(Material provided)
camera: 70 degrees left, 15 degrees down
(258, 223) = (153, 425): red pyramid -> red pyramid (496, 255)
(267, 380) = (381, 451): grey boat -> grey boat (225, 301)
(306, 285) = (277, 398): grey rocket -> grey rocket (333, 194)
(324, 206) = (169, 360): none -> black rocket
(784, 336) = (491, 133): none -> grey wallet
(End Material provided)
(Material provided)
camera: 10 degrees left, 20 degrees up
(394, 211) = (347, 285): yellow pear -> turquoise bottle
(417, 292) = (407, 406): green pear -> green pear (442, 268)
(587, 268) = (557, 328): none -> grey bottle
(End Material provided)
Your task is to retype the entries verbatim, starting with the line that holds "camera: 70 degrees left, 15 degrees down" and stopping after the line that holds "(784, 336) = (491, 133): none -> grey wallet".

## Output below:
camera: 70 degrees left, 15 degrees down
(258, 223) = (153, 425): red pyramid -> red pyramid (496, 255)
(267, 380) = (381, 451): grey boat -> grey boat (225, 301)
(306, 285) = (277, 398): grey rocket -> grey rocket (333, 194)
(324, 206) = (169, 360): none -> black rocket
(784, 336) = (491, 133): none -> grey wallet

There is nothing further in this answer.